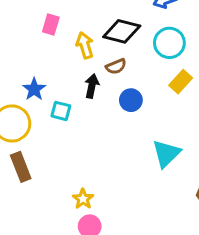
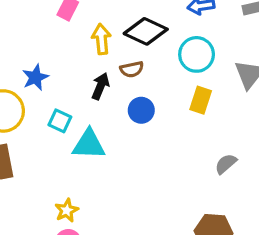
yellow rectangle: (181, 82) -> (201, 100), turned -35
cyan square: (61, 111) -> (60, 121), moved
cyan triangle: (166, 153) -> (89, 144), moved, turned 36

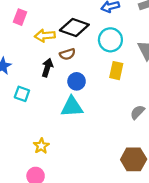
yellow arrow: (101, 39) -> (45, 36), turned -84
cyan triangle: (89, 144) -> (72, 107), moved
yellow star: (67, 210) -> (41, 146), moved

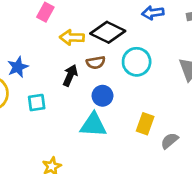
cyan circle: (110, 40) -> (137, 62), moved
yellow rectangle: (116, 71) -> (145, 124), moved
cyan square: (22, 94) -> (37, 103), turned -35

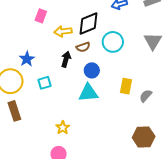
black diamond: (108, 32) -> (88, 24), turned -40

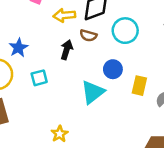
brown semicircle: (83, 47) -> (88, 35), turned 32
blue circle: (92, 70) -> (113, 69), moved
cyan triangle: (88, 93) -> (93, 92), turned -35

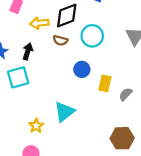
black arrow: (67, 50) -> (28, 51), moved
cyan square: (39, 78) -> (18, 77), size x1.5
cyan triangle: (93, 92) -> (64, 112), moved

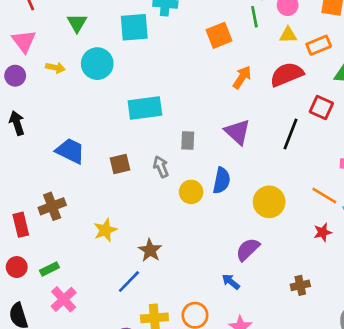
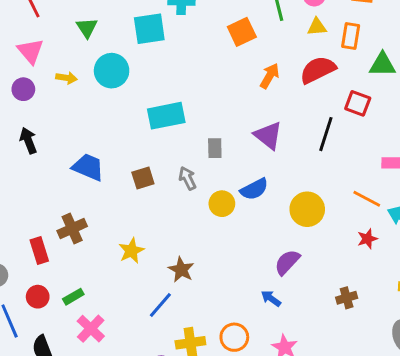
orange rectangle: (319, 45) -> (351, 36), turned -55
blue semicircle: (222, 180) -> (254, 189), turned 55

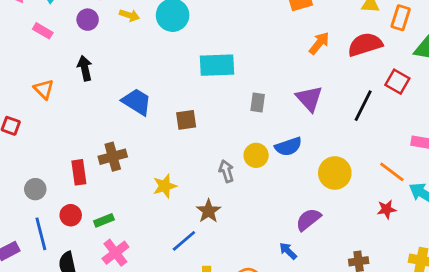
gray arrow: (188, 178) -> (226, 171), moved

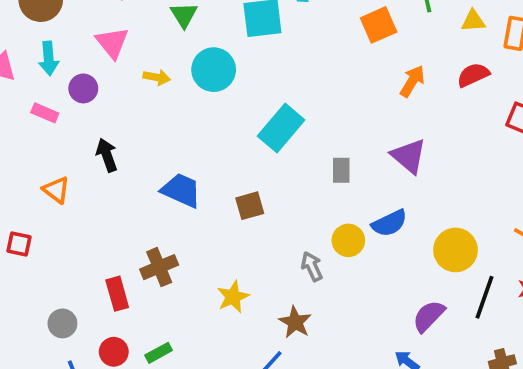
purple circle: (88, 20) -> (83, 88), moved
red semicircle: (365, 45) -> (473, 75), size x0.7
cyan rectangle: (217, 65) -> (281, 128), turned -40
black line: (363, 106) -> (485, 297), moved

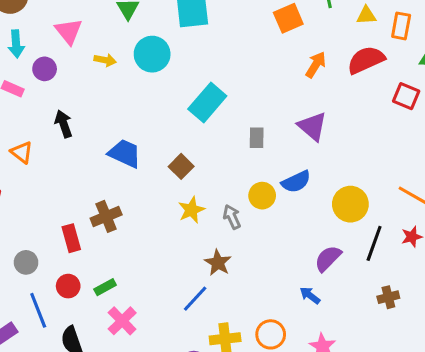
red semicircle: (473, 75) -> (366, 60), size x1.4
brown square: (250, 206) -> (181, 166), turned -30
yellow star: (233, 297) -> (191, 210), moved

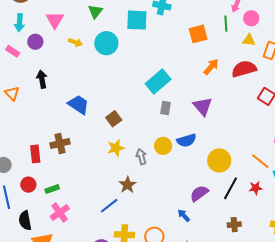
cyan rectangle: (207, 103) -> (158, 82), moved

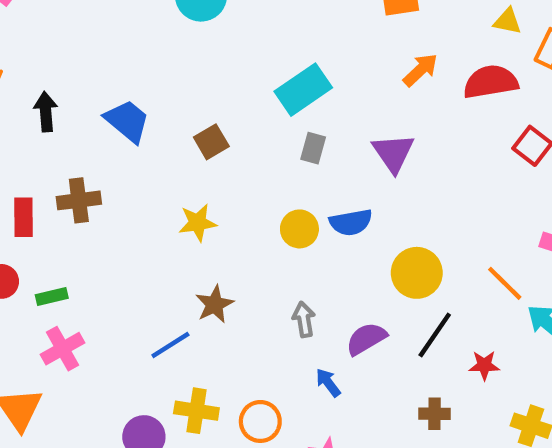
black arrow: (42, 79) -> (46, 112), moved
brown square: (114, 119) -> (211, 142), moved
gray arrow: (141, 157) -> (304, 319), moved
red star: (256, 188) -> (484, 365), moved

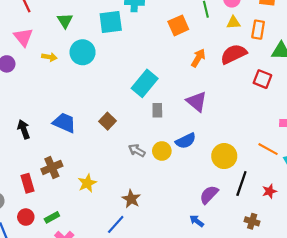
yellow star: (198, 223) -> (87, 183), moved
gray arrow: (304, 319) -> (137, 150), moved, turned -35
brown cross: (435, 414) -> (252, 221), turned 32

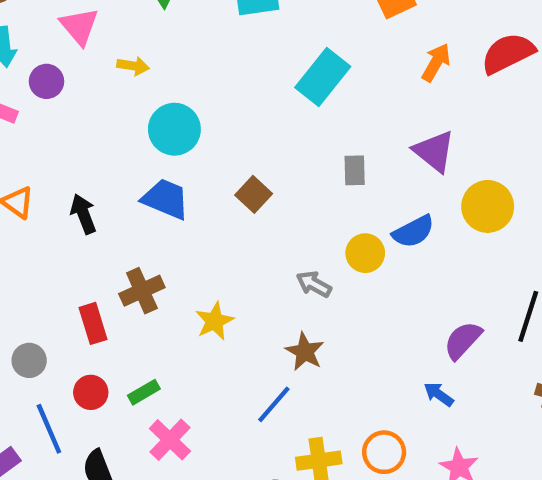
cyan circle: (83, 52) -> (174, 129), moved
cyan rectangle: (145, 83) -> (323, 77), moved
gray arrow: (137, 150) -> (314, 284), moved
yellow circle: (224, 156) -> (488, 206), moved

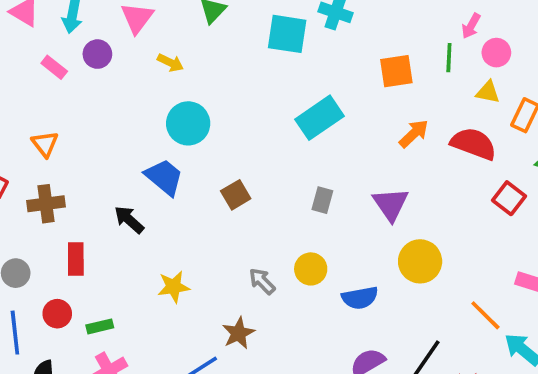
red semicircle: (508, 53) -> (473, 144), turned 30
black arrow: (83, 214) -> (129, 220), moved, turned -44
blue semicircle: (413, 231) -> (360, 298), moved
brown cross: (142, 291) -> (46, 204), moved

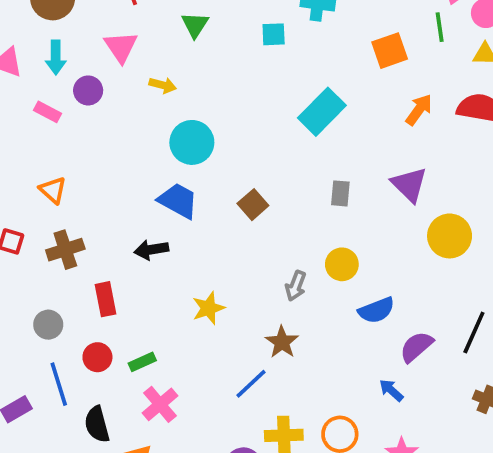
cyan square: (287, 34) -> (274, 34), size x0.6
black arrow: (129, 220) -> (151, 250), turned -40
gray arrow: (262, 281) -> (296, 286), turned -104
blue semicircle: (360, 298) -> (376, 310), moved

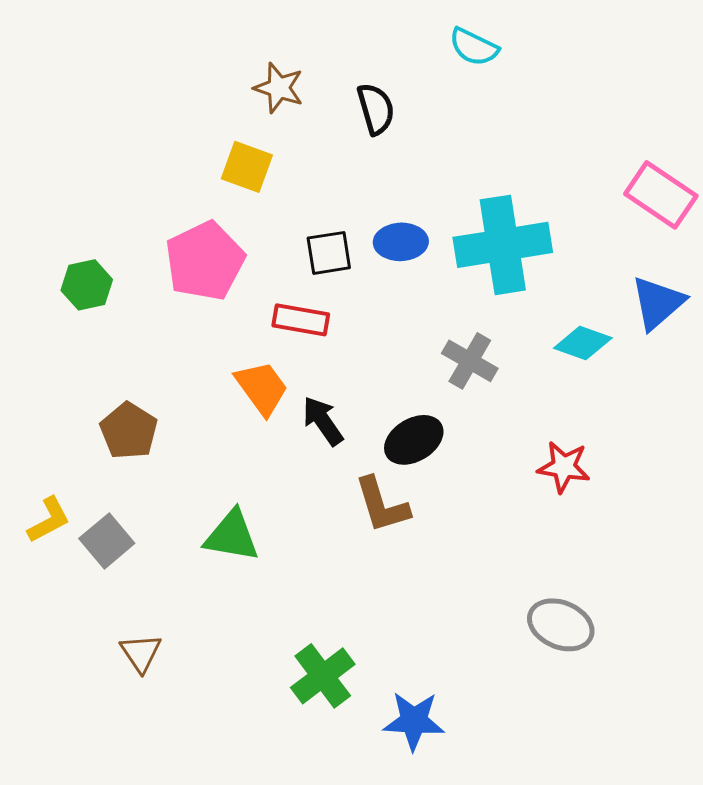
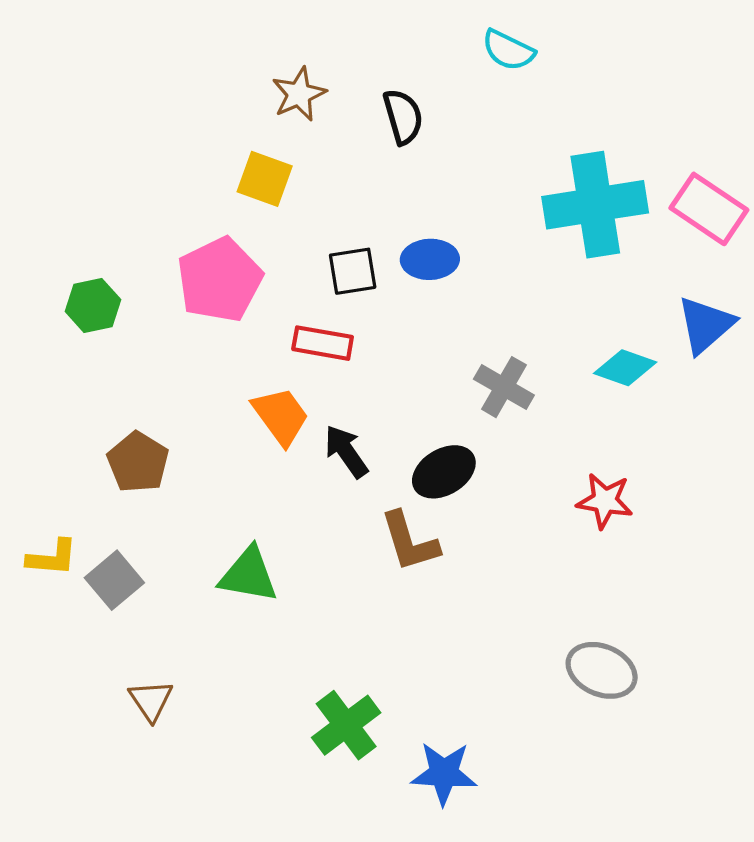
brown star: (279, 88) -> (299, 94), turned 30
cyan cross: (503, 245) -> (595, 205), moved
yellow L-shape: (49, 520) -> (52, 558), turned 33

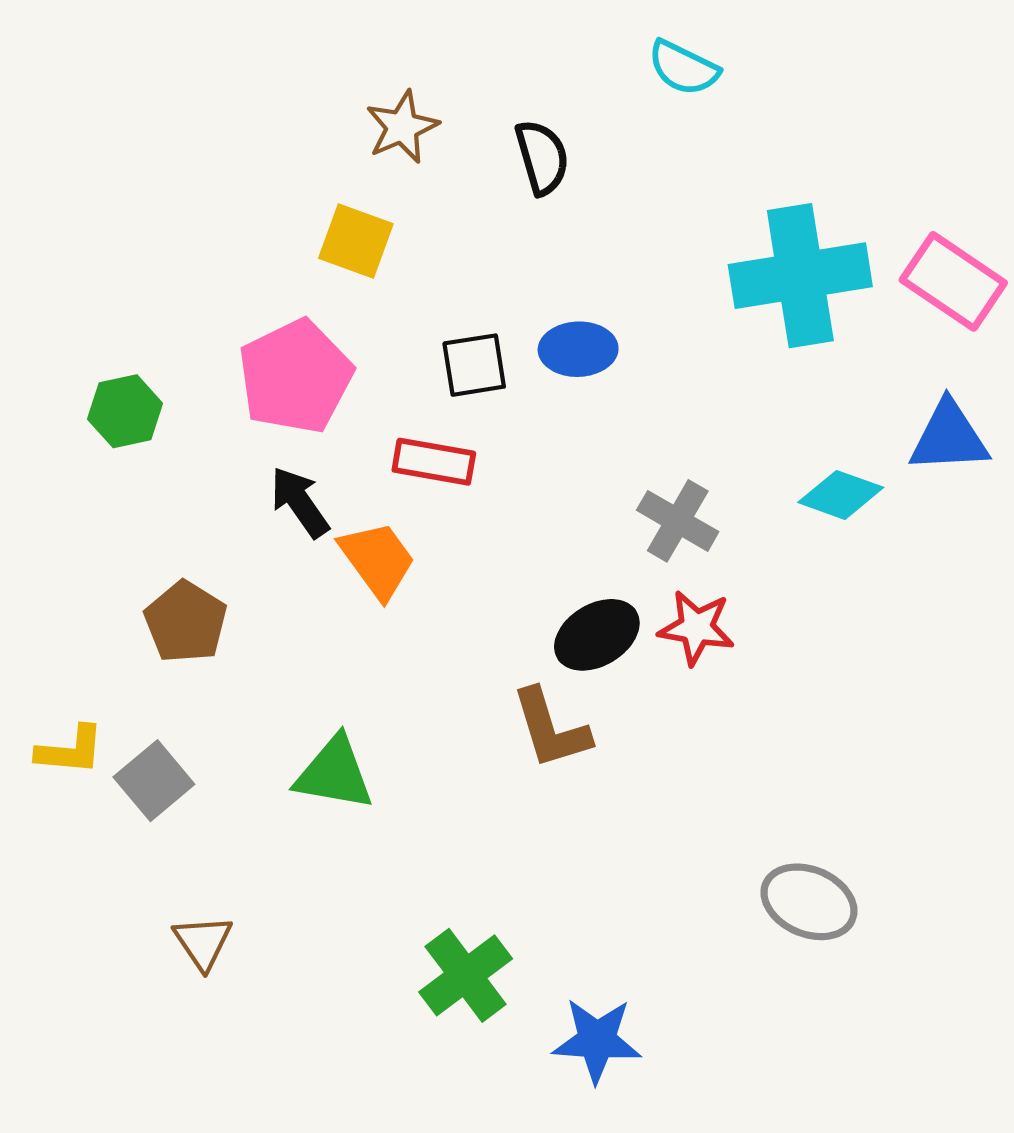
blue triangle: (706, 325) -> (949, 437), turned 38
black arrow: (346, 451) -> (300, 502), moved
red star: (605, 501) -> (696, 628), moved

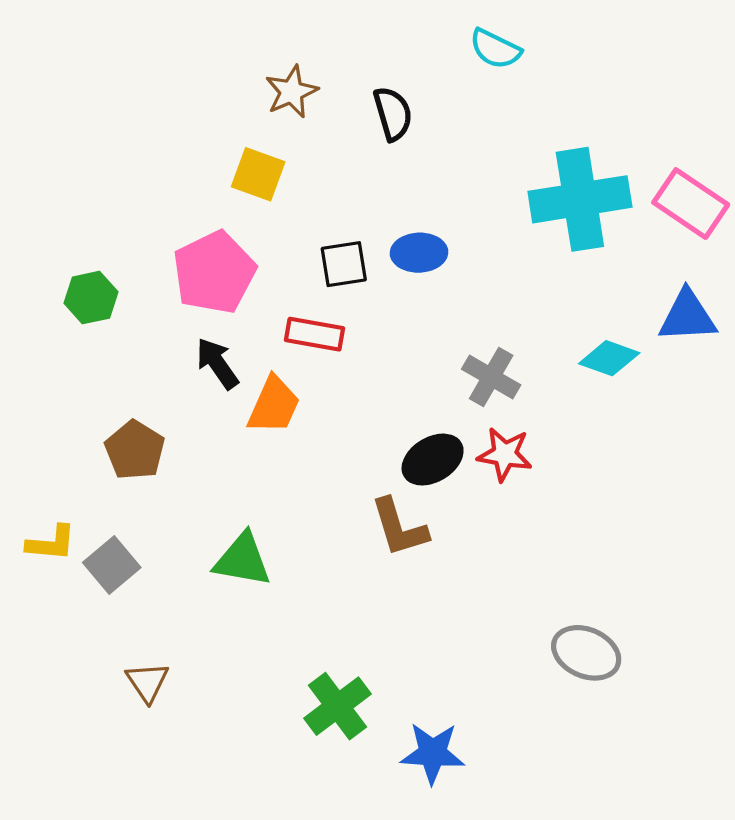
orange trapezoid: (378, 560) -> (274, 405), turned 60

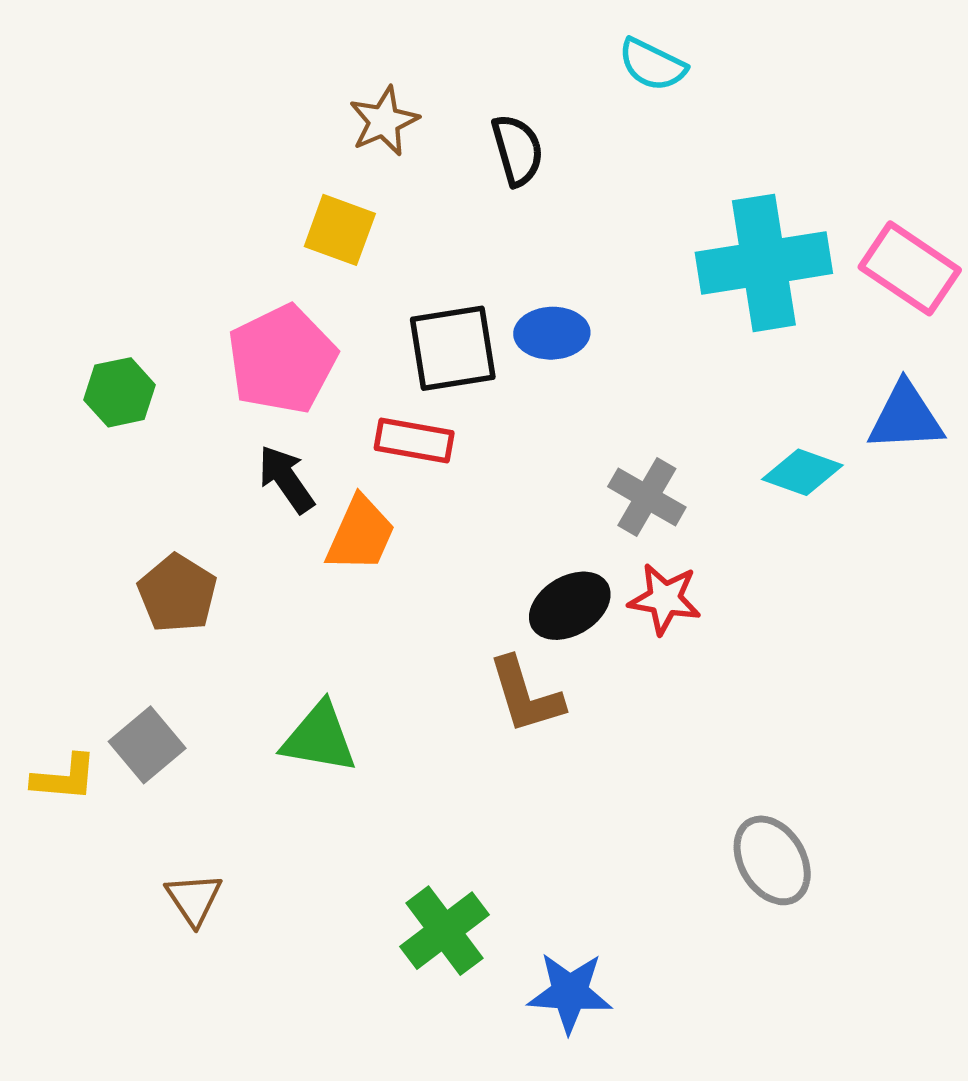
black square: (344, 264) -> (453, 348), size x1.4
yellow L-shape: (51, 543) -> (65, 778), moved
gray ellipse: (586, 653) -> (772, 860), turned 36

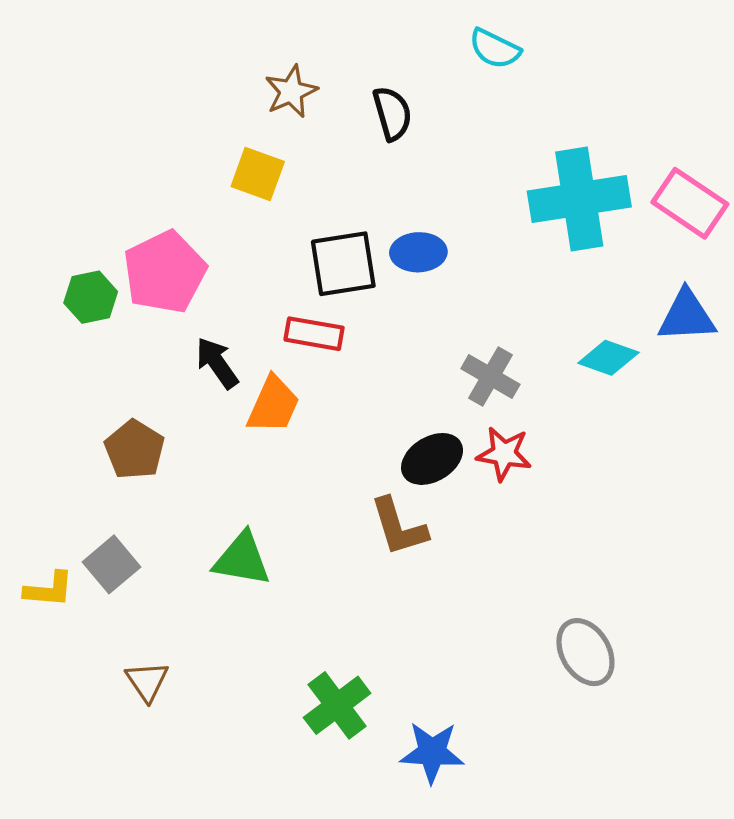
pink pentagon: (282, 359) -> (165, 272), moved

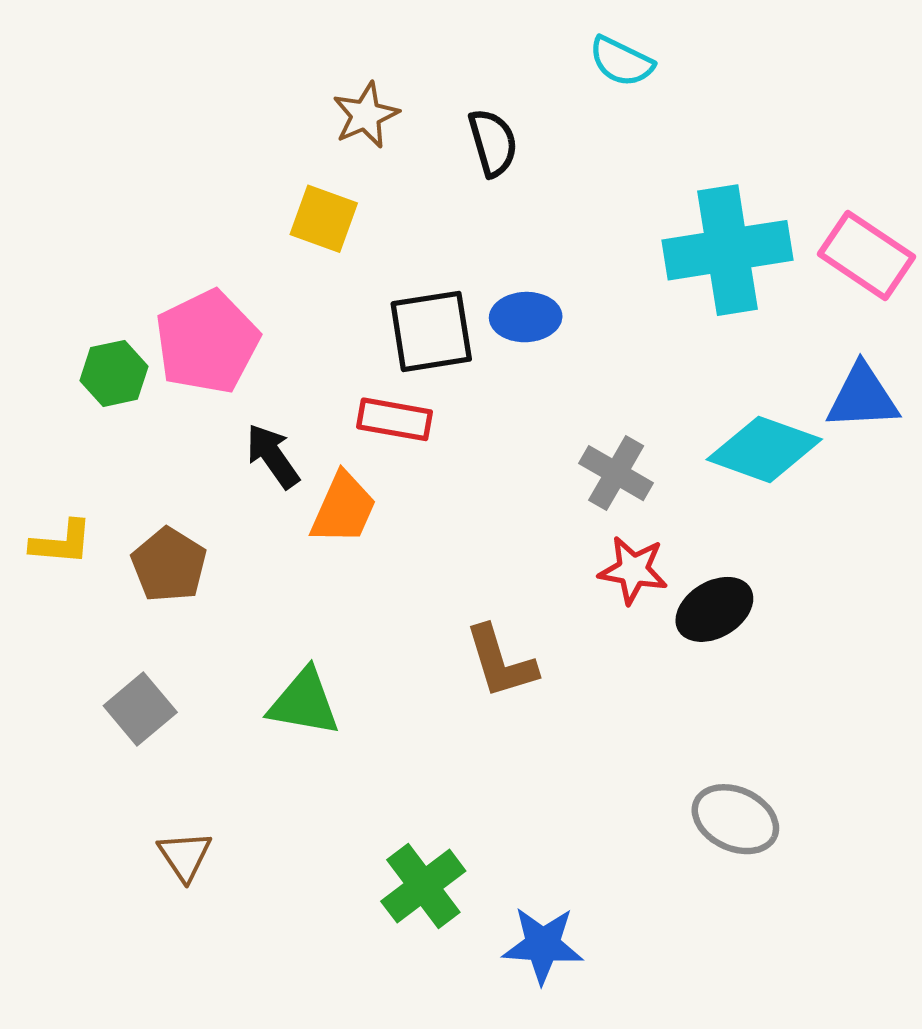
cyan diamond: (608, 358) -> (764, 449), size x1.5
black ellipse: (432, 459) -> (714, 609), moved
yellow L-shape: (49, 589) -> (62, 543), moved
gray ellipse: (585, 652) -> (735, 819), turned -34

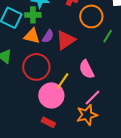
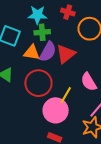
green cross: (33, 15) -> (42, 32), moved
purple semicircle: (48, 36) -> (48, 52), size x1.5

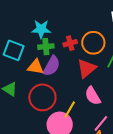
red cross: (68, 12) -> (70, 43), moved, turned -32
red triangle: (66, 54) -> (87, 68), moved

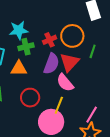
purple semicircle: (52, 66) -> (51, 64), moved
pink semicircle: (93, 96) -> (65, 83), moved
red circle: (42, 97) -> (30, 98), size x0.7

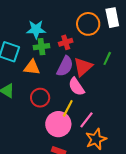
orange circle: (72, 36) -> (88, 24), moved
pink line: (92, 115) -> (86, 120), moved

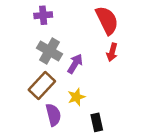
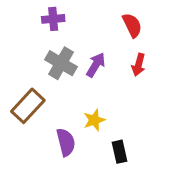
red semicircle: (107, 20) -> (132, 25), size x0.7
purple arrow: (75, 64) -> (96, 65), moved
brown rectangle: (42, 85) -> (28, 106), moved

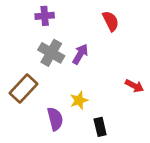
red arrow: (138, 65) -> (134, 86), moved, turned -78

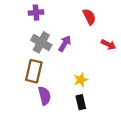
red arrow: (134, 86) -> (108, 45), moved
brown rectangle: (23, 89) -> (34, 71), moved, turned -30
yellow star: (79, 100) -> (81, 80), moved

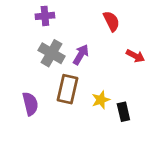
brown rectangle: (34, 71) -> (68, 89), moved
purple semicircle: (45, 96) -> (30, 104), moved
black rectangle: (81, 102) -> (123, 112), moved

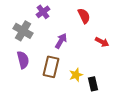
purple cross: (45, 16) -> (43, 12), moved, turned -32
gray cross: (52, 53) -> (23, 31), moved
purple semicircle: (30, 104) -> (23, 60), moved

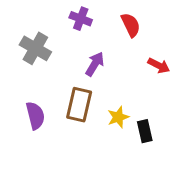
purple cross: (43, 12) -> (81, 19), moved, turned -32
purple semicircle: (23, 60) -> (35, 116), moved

▬▬▬▬▬▬

= WORK TO BE COMPLETED =
Reproduce only the lines from the first line of the entries through the line containing "yellow rectangle: (116, 71)", exactly and with both ends kept. Omit the pictures.

= RESULT OF THIS EXERCISE =
yellow rectangle: (181, 82) -> (201, 100), turned -35
cyan square: (61, 111) -> (60, 121), moved
cyan triangle: (166, 153) -> (89, 144), moved, turned 36

yellow arrow: (101, 39) -> (45, 36), turned -84
cyan triangle: (89, 144) -> (72, 107), moved
yellow star: (67, 210) -> (41, 146), moved

cyan circle: (110, 40) -> (137, 62), moved
yellow rectangle: (116, 71) -> (145, 124), moved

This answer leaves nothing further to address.